##### DATASET #####

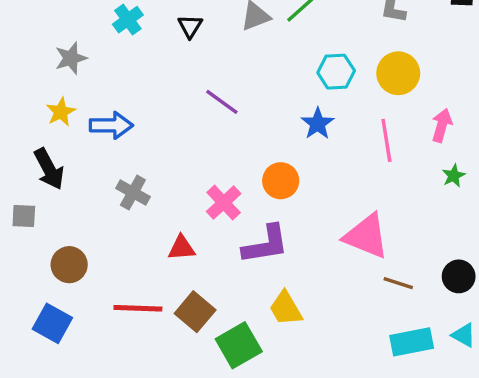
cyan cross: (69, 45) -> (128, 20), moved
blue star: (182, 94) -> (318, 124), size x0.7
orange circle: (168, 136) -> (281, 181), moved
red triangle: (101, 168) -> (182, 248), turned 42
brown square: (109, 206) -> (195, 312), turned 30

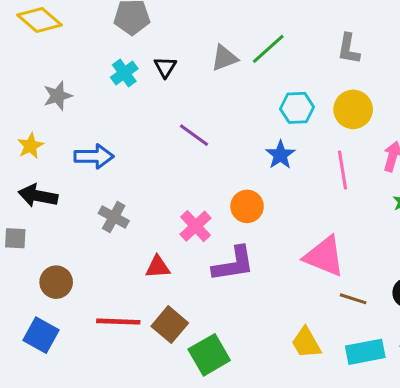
cyan cross: (128, 20) -> (124, 73), moved
yellow star: (61, 112) -> (30, 146), moved
black arrow: (49, 169) -> (38, 196), turned 129
yellow trapezoid: (286, 308) -> (306, 343), moved

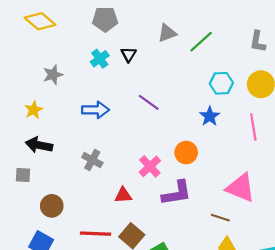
gray triangle: (224, 58) -> (167, 33), moved
blue arrow: (94, 156) -> (95, 110), moved
brown line: (353, 299) -> (220, 218), moved

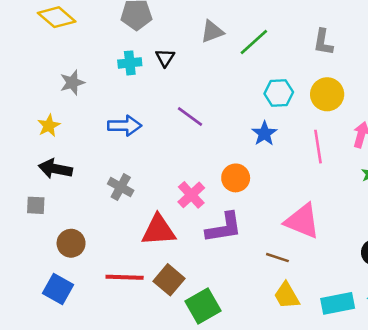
cyan cross: (100, 59) -> (130, 63), turned 30
red triangle: (123, 195) -> (159, 230), size x1.6

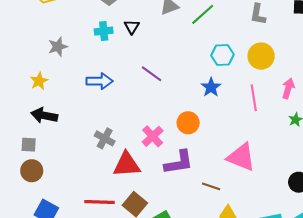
gray cross: (121, 187) -> (105, 138), moved
brown circle: (71, 243) -> (32, 171), moved
brown line: (277, 258) -> (211, 186), moved

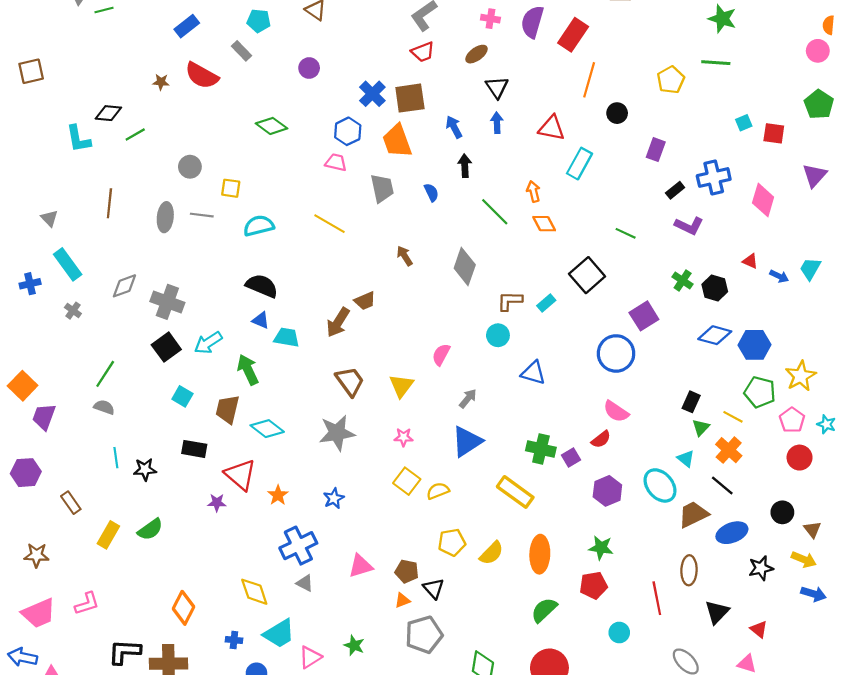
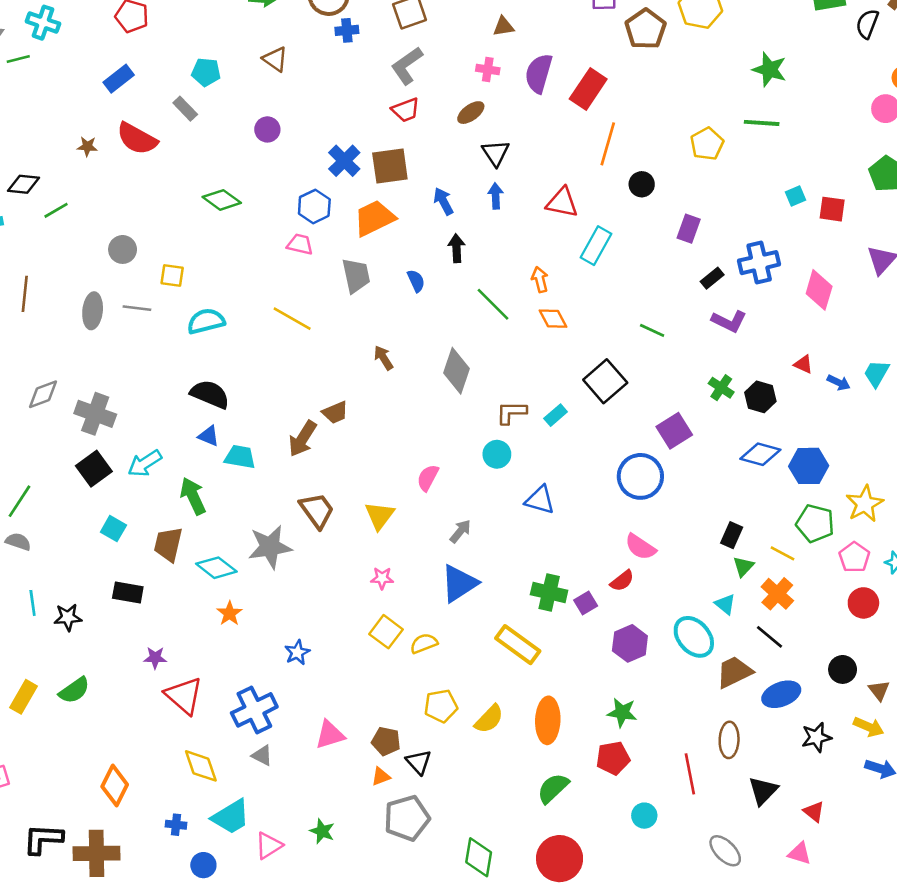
orange trapezoid: (397, 141) -> (374, 218), turned 84
gray star: (337, 433) -> (270, 547), moved
red triangle: (240, 475) -> (184, 696), moved
orange star: (278, 495) -> (230, 613), moved

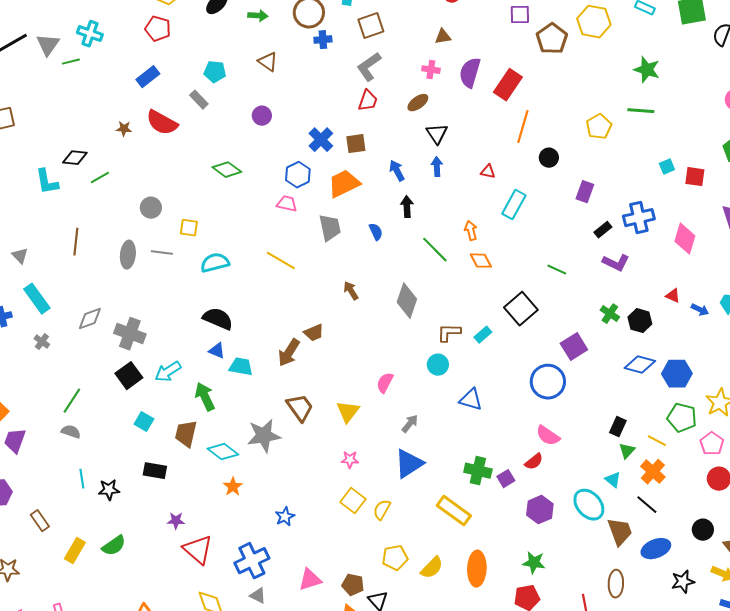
red trapezoid: (406, 110) -> (368, 101), turned -50
brown square: (390, 166) -> (356, 144), size x0.7
red triangle: (562, 203) -> (488, 172), size x0.6
yellow semicircle: (424, 643) -> (382, 510), turned -40
brown trapezoid: (734, 672) -> (620, 532), turned 96

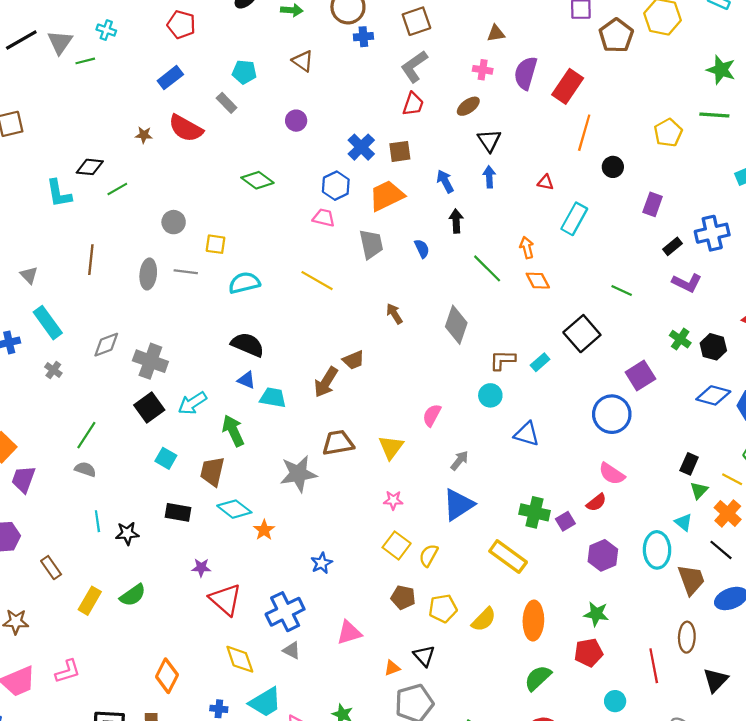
cyan cross: (90, 34) -> (106, 30), size x0.7
brown trapezoid: (300, 408) -> (338, 443), turned -64
cyan diamond: (223, 452) -> (234, 509), moved
cyan ellipse: (589, 505) -> (657, 550), turned 40
brown pentagon: (353, 585) -> (403, 597), moved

#####

AIM OF THE TASK:
Nothing except the lines from the one containing "blue star: (182, 94) -> (318, 124), size x0.7" through the one containing "cyan cross: (128, 20) -> (124, 73), moved" should appear in the answer, exactly as above and without pictures.

TASK SOLUTION:
blue star: (182, 94) -> (318, 124), size x0.7
orange circle: (168, 136) -> (281, 181), moved
red triangle: (101, 168) -> (182, 248), turned 42
brown square: (109, 206) -> (195, 312), turned 30

cyan cross: (128, 20) -> (124, 73), moved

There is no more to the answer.